ASSIGNMENT =>
Nothing outside the range is wanted. Repeat exactly the lines below from the one with "camera: 35 degrees right, 5 degrees down" through the one with "- → golden torus <433,305>".

SUPPLIED INFORMATION =>
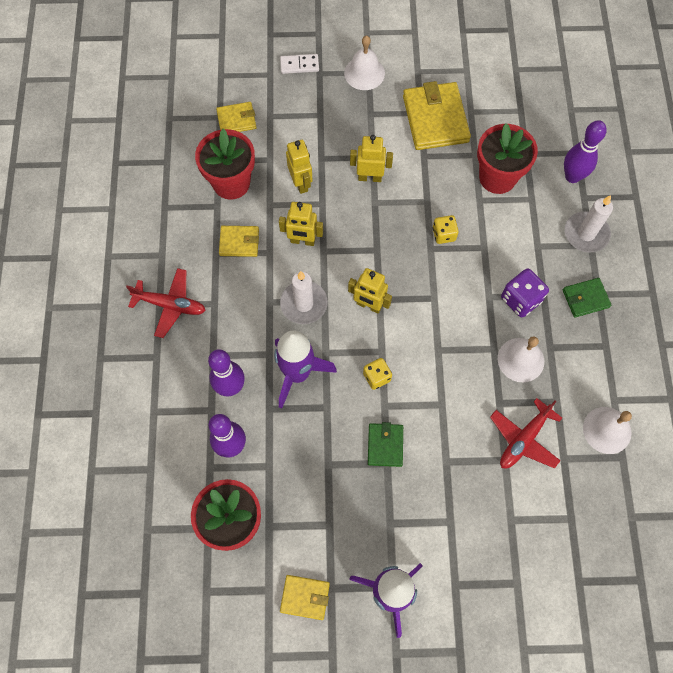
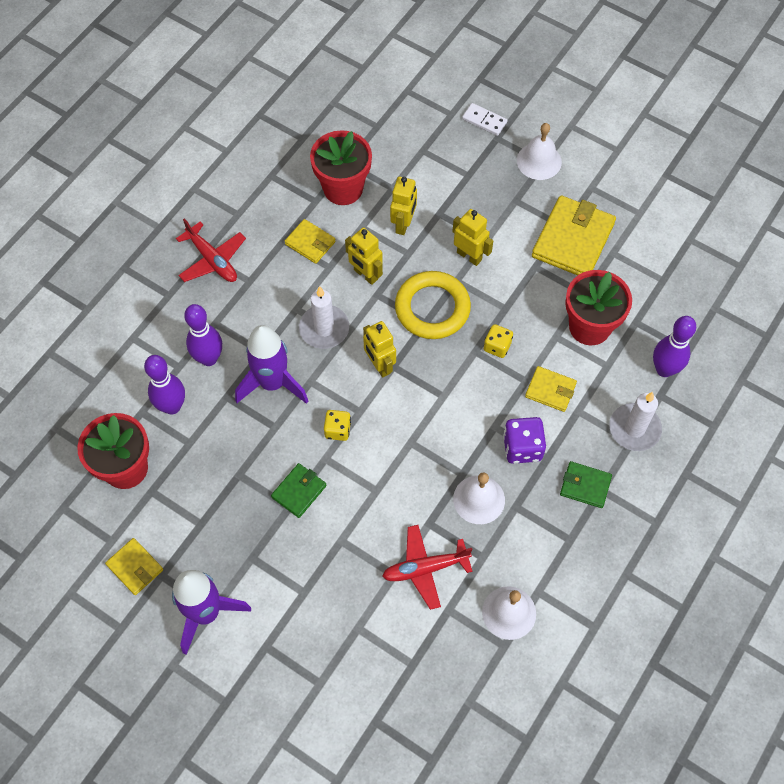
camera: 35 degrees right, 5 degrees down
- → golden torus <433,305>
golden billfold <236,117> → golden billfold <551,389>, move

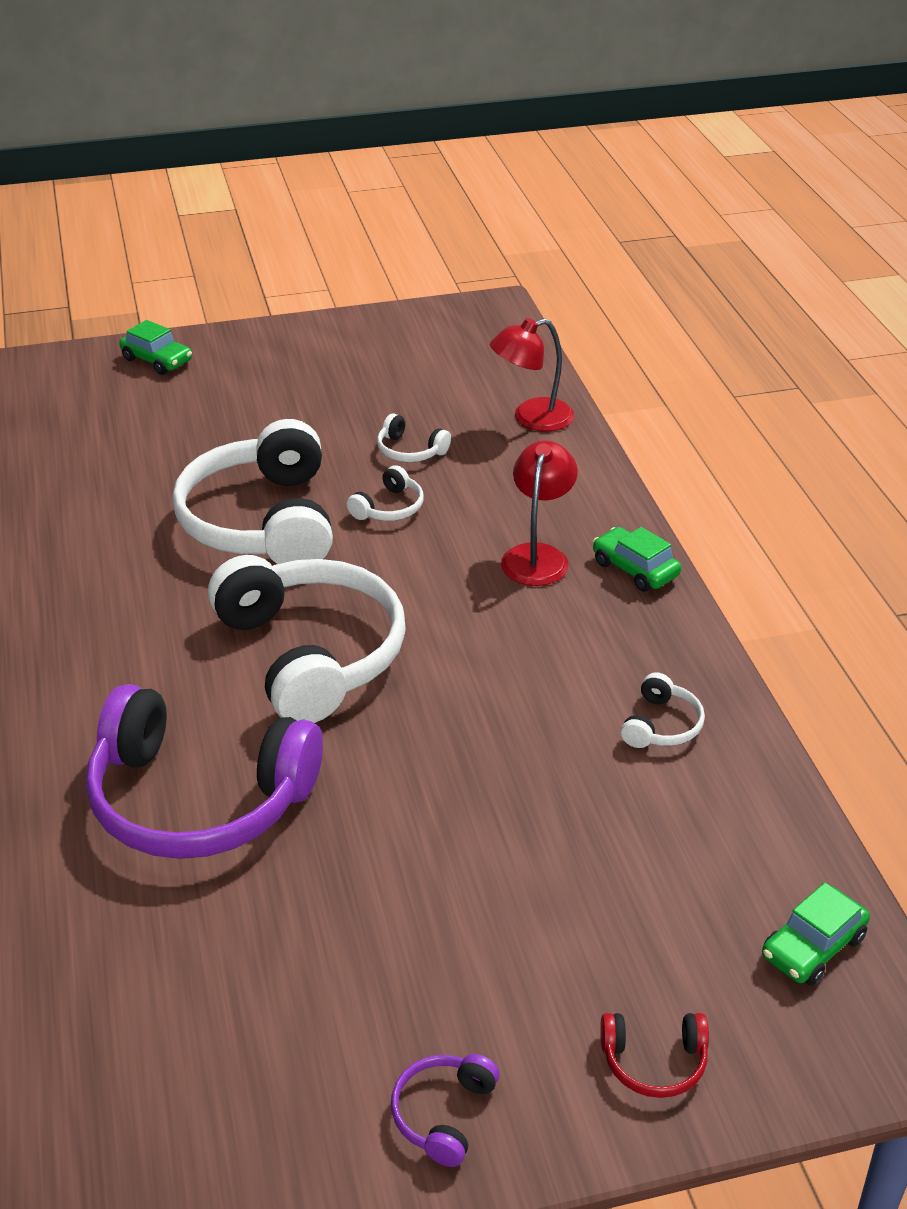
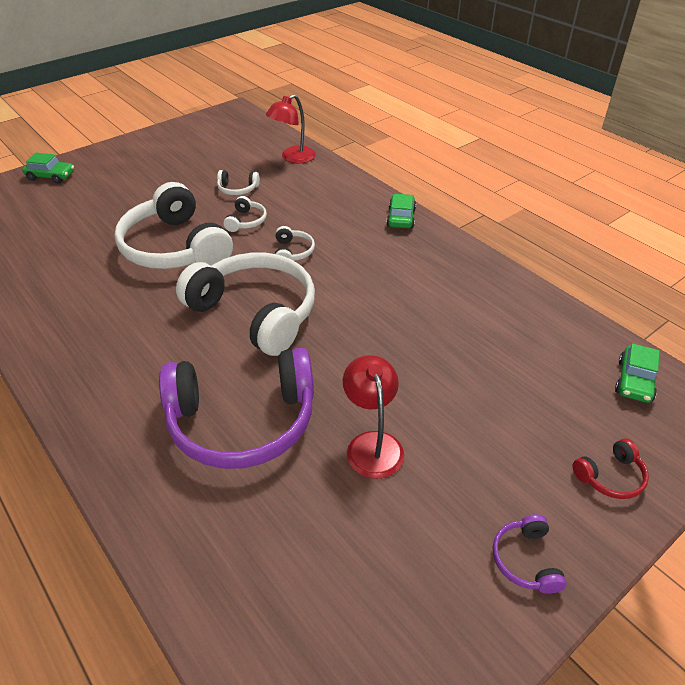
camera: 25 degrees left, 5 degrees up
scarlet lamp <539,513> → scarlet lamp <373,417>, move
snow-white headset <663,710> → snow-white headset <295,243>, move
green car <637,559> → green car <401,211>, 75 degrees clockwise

---

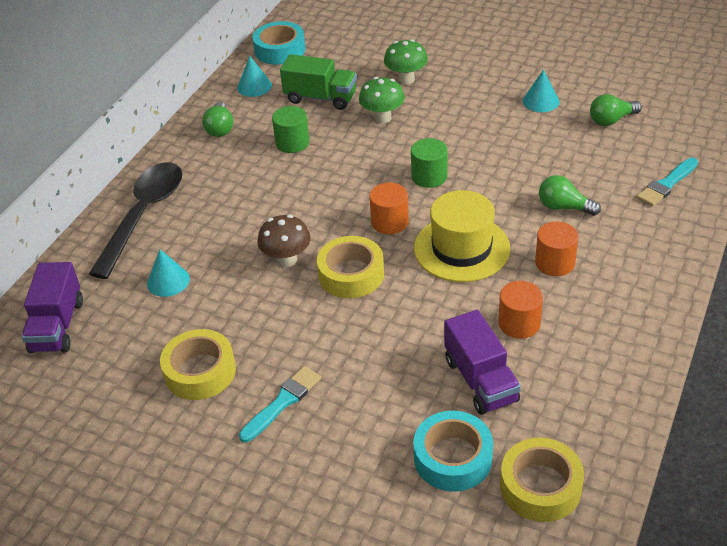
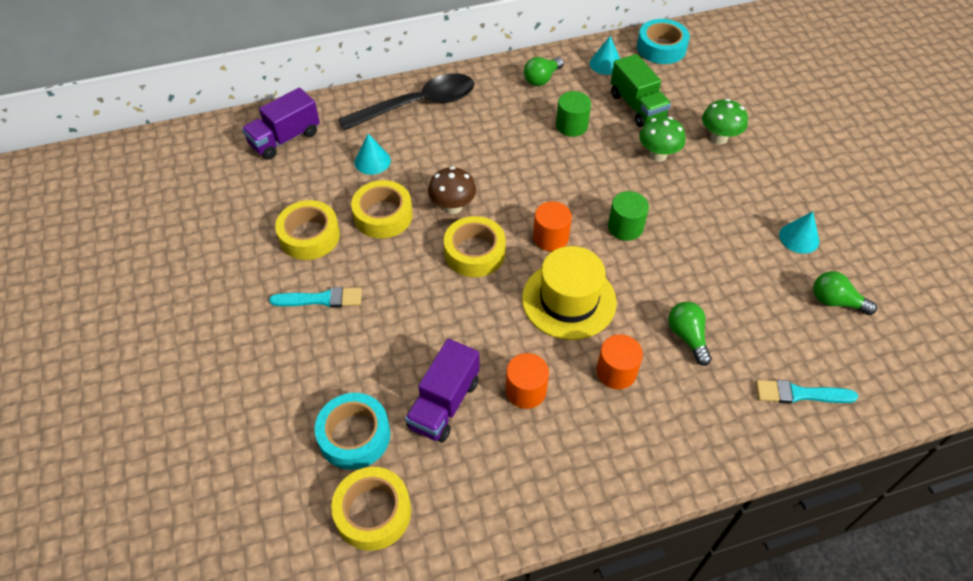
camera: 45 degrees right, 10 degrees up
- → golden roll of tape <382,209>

EXERCISE RESPONSE =>
camera: 35 degrees right, 5 degrees down
- → golden torus <433,305>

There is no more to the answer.